YOUR TASK: The answer must be a bare number: the count of lines below that contain "turquesa".

[Scene image comparisons]
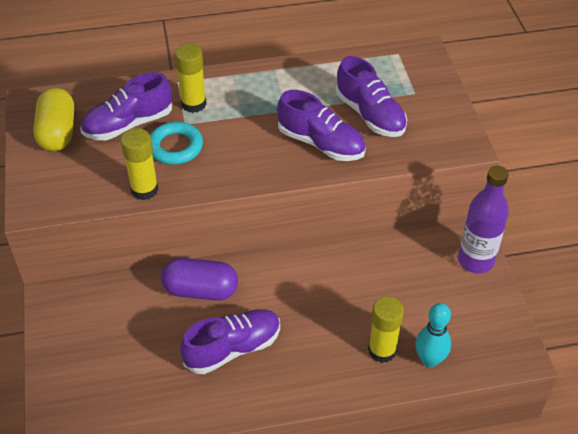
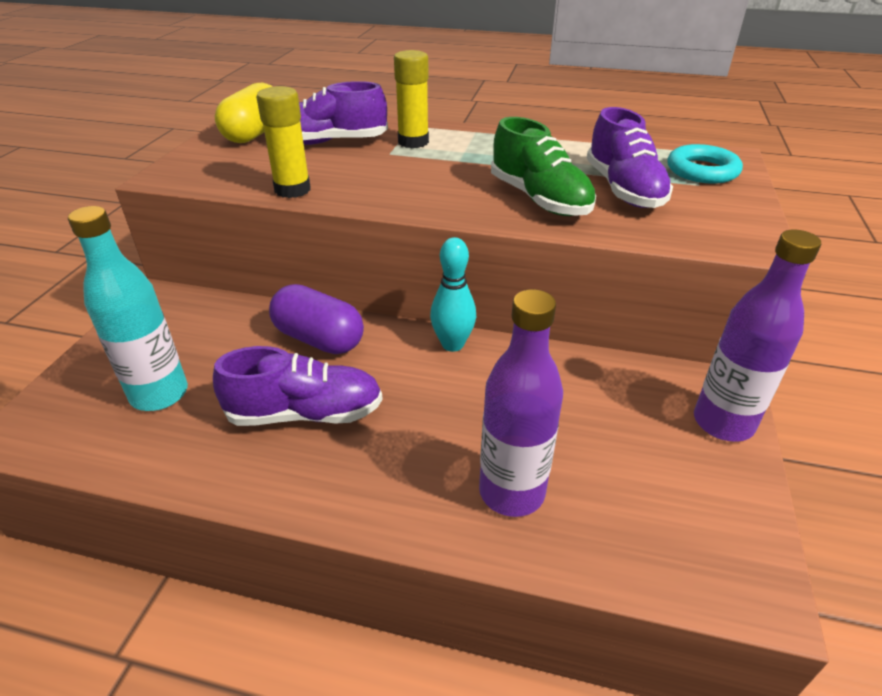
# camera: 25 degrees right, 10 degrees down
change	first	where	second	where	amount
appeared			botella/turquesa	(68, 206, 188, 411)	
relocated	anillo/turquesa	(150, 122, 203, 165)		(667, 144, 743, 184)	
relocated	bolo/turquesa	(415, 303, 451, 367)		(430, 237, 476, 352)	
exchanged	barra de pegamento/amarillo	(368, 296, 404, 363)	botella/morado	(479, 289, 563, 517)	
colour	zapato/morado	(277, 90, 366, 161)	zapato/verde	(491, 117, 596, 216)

ANSWER FOR THIS EXERCISE: 3